> Task requirements
Every entry should be duplicated verbatim, and no picture may appear in the copy.

> Given data

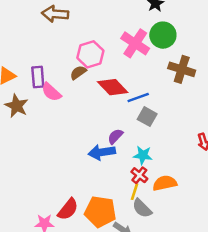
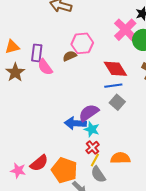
pink cross: (135, 43) -> (125, 30), moved
red diamond: (113, 87) -> (115, 69), moved
purple semicircle: (115, 136) -> (89, 113), size x1.5
cyan star: (143, 155) -> (92, 129), moved
red cross: (139, 175) -> (92, 148), moved

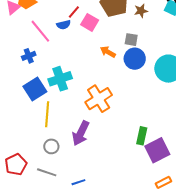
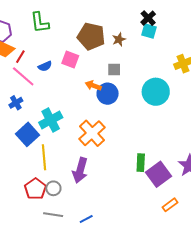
red line: (74, 12) -> (20, 57), moved
blue circle: (135, 59) -> (108, 94), moved
red pentagon: (16, 165) -> (35, 189), moved

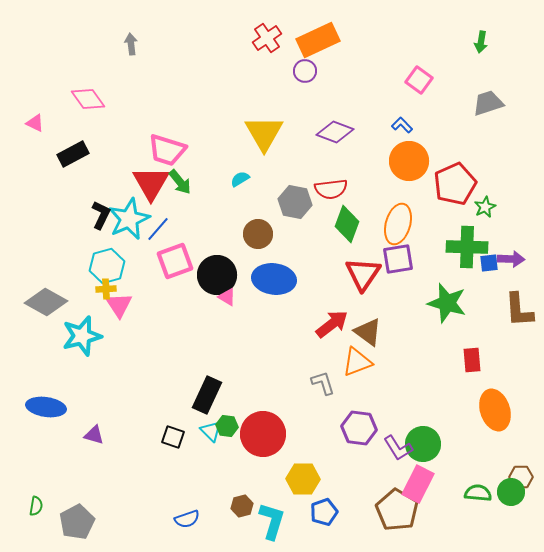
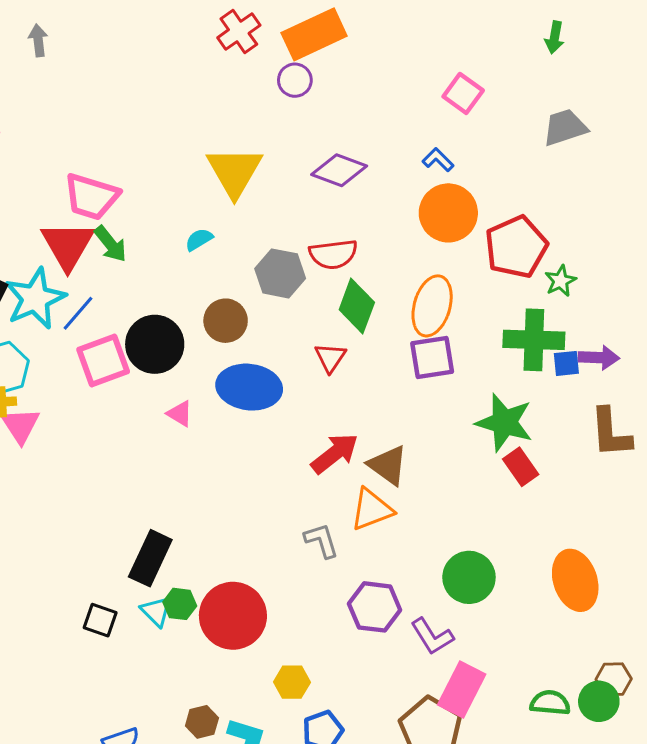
red triangle: (363, 274) -> (330, 358), moved, size x0.6
black circle: (217, 275) -> (155, 344), moved
red rectangle: (472, 360) -> (521, 467), moved, turned -30
green circle: (423, 444) -> (469, 577), moved
yellow hexagon: (303, 479) -> (292, 682), size x0.7

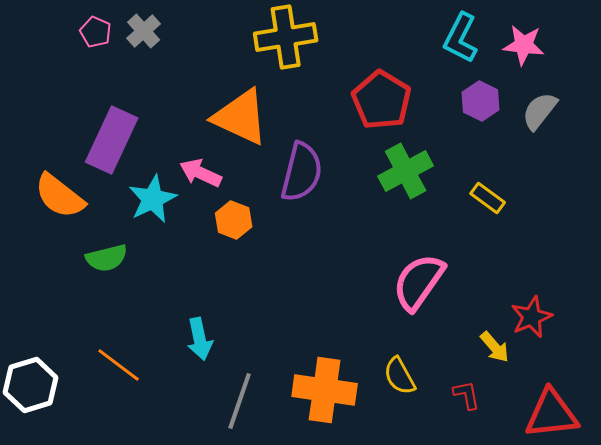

> Your response
pink cross: (135, 43) -> (125, 30), moved
red diamond: (113, 87) -> (115, 69), moved
purple semicircle: (115, 136) -> (89, 113), size x1.5
cyan star: (143, 155) -> (92, 129), moved
red cross: (139, 175) -> (92, 148), moved

red line: (74, 12) -> (20, 57), moved
blue circle: (135, 59) -> (108, 94), moved
red pentagon: (16, 165) -> (35, 189), moved

red triangle: (363, 274) -> (330, 358), moved, size x0.6
black circle: (217, 275) -> (155, 344), moved
red rectangle: (472, 360) -> (521, 467), moved, turned -30
green circle: (423, 444) -> (469, 577), moved
yellow hexagon: (303, 479) -> (292, 682), size x0.7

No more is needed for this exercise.